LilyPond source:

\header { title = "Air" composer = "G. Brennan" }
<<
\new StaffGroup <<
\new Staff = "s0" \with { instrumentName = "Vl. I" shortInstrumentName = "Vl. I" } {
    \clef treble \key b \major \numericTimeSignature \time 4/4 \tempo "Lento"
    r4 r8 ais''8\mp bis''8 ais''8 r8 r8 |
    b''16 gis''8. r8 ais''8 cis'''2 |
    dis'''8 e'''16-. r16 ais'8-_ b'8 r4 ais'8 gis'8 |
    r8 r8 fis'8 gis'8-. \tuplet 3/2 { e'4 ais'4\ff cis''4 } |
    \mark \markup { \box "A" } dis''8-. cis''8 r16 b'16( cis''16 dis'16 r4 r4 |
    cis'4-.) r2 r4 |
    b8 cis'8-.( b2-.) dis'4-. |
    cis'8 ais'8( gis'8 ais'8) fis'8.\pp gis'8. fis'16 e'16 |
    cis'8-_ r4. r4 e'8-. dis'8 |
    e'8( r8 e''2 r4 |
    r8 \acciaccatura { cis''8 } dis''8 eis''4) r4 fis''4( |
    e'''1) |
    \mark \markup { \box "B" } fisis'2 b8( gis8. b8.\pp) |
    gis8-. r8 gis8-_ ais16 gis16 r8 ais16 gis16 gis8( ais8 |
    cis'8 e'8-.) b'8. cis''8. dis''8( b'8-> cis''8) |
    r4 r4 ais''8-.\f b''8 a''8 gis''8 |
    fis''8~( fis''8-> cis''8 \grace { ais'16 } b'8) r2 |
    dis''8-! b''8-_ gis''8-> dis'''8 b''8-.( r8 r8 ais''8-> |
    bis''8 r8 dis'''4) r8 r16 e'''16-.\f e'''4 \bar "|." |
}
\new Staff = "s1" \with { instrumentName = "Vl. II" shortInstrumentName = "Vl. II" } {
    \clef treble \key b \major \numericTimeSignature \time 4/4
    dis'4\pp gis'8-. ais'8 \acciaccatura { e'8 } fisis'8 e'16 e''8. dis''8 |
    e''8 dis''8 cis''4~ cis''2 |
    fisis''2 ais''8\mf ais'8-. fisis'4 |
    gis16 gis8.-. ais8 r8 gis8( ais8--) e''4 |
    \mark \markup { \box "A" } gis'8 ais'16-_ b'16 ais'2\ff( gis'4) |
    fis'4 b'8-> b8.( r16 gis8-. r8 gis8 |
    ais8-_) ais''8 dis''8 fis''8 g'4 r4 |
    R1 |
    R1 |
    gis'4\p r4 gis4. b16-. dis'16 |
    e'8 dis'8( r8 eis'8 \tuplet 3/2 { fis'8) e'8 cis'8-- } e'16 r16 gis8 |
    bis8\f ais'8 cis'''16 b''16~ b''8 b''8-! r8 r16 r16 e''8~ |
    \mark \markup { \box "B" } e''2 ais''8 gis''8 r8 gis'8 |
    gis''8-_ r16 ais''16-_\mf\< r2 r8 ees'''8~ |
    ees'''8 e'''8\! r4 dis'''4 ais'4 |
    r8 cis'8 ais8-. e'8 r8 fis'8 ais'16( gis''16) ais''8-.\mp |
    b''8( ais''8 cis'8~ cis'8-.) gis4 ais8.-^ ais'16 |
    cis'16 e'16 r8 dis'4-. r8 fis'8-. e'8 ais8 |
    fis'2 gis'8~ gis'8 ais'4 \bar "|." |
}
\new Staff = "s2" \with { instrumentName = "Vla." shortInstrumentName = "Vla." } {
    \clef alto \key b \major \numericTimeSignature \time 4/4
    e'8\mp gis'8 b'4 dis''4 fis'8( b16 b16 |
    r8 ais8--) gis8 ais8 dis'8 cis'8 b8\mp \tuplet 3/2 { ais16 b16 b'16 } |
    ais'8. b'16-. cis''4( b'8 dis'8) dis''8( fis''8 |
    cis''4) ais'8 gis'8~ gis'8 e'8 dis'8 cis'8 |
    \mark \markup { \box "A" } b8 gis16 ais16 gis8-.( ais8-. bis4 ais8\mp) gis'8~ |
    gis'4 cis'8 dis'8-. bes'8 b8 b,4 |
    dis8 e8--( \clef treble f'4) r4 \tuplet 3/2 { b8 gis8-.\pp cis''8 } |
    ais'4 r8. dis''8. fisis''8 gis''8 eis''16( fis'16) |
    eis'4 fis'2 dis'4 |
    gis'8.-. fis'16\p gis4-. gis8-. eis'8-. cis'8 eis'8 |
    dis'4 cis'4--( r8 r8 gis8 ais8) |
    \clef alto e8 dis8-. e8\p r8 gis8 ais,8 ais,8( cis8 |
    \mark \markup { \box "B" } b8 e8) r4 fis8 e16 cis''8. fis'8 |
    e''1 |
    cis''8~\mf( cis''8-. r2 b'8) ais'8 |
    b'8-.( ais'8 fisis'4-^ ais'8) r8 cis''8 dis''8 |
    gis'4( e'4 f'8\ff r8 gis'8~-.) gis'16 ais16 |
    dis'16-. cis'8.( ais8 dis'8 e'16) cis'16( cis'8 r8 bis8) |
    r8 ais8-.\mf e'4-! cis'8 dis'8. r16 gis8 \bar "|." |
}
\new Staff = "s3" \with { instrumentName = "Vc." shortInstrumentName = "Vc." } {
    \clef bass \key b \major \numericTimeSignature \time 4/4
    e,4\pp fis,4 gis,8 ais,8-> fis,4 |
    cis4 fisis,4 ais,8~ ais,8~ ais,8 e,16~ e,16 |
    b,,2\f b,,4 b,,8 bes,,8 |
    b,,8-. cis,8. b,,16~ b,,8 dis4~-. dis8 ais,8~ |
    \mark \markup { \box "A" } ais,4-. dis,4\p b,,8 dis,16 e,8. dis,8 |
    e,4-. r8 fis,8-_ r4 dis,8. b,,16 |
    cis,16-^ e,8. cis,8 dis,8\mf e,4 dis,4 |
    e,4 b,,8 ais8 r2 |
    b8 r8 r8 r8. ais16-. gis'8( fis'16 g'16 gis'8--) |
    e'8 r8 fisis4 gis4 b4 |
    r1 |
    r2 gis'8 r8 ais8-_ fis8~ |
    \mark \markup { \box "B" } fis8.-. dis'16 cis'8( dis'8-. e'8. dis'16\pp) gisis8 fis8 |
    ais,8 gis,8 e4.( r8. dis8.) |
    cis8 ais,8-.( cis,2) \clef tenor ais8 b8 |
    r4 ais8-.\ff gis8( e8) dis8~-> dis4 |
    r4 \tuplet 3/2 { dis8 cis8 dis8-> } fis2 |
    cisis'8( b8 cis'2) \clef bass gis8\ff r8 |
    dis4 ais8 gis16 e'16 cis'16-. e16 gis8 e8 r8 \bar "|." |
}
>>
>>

• • •

Locate every line in the rows above that contains the string "alto" and copy each such line. Matching is case-sensitive.

» Response to this exercise:
    \clef alto \key b \major \numericTimeSignature \time 4/4
    \clef alto e8 dis8-. e8\p r8 gis8 ais,8 ais,8( cis8 |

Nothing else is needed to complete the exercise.